+++ INFORMATION +++
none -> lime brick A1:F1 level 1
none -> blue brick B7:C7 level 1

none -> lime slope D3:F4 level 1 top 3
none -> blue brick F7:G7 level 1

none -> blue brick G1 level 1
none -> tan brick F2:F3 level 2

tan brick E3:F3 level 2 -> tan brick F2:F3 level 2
+++
+++ INFORMATION +++
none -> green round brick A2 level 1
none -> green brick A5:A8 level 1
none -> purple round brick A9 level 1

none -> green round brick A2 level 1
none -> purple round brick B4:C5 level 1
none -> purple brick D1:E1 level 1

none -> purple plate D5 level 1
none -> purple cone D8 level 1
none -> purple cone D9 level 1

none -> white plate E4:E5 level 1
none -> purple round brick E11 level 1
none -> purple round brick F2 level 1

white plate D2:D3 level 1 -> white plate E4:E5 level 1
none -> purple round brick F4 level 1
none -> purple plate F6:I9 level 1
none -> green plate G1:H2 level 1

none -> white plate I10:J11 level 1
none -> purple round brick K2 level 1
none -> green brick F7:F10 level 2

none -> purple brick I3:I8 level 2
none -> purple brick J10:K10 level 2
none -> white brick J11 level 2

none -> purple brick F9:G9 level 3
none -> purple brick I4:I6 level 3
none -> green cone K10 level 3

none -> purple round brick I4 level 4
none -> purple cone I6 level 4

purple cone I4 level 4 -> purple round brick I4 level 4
+++
**WHAT THE TASK ASKS**:
Extract every line containing the string "plate" from the data above.

**RESULT FOR THIS TASK**:
none -> purple plate D5 level 1
none -> white plate E4:E5 level 1
white plate D2:D3 level 1 -> white plate E4:E5 level 1
none -> purple plate F6:I9 level 1
none -> green plate G1:H2 level 1
none -> white plate I10:J11 level 1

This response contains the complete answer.